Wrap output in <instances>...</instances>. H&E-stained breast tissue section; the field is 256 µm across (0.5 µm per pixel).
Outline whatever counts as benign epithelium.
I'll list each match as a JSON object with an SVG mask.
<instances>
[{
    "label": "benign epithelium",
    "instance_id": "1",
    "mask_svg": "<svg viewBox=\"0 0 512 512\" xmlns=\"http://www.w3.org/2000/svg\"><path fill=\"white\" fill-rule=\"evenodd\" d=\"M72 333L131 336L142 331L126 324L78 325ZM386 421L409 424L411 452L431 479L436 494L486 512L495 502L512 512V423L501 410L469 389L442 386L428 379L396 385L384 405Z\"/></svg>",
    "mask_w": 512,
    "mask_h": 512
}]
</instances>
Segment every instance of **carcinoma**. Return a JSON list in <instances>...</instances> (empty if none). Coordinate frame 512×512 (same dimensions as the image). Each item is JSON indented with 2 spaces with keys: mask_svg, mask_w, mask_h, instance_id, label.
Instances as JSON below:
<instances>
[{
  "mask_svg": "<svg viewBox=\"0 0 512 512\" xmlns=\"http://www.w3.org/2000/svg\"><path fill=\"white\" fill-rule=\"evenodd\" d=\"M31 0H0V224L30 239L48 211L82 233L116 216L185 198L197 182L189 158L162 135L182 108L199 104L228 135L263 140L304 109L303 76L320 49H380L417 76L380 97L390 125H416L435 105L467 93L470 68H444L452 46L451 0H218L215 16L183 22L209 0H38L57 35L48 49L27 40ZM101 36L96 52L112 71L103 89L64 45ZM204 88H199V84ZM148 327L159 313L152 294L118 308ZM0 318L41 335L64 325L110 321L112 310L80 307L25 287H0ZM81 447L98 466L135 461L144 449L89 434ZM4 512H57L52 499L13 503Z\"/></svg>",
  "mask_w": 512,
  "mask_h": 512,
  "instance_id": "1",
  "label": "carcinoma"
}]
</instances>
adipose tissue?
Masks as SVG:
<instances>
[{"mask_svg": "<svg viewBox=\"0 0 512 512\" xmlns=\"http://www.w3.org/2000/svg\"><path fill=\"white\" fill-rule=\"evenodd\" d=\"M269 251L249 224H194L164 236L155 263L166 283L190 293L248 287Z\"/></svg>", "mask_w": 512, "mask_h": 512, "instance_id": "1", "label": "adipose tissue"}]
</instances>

- Exercise goal
Please restate the data word for word, every record included.

- Exercise output
Wrap output in <instances>...</instances>. H&E-stained breast tissue section; the field is 256 µm across (0.5 µm per pixel).
Outline whatever counts as benign epithelium.
I'll list each match as a JSON object with an SVG mask.
<instances>
[{
    "label": "benign epithelium",
    "instance_id": "1",
    "mask_svg": "<svg viewBox=\"0 0 512 512\" xmlns=\"http://www.w3.org/2000/svg\"><path fill=\"white\" fill-rule=\"evenodd\" d=\"M72 333L131 336L142 331L126 324L78 325ZM386 421L409 424L411 452L431 479L436 494L486 512L495 502L512 512V423L501 410L469 389L442 386L428 379L396 385L384 405Z\"/></svg>",
    "mask_w": 512,
    "mask_h": 512
}]
</instances>
Segment every instance of **carcinoma**. Return a JSON list in <instances>...</instances> (empty if none). Coordinate frame 512×512 (same dimensions as the image). Each item is JSON indented with 2 spaces with keys: mask_svg, mask_w, mask_h, instance_id, label.
Instances as JSON below:
<instances>
[{
  "mask_svg": "<svg viewBox=\"0 0 512 512\" xmlns=\"http://www.w3.org/2000/svg\"><path fill=\"white\" fill-rule=\"evenodd\" d=\"M31 0H0V224L30 239L48 211L82 233L116 216L185 198L197 182L189 158L162 135L182 108L199 104L228 135L263 140L304 109L303 76L320 49H380L417 76L380 97L390 125H416L435 105L467 93L470 68H444L452 46L451 0H218L215 16L183 22L209 0H38L57 35L48 49L27 40ZM101 36L96 52L112 71L103 89L64 45ZM204 88H199V84ZM148 327L159 313L152 294L118 308ZM0 318L41 335L64 325L110 321L112 310L80 307L25 287H0ZM81 447L98 466L135 461L144 449L89 434ZM4 512H57L52 499L13 503Z\"/></svg>",
  "mask_w": 512,
  "mask_h": 512,
  "instance_id": "1",
  "label": "carcinoma"
}]
</instances>
adipose tissue?
Masks as SVG:
<instances>
[{"mask_svg": "<svg viewBox=\"0 0 512 512\" xmlns=\"http://www.w3.org/2000/svg\"><path fill=\"white\" fill-rule=\"evenodd\" d=\"M269 251L249 224H194L164 236L155 263L166 283L190 293L248 287Z\"/></svg>", "mask_w": 512, "mask_h": 512, "instance_id": "1", "label": "adipose tissue"}]
</instances>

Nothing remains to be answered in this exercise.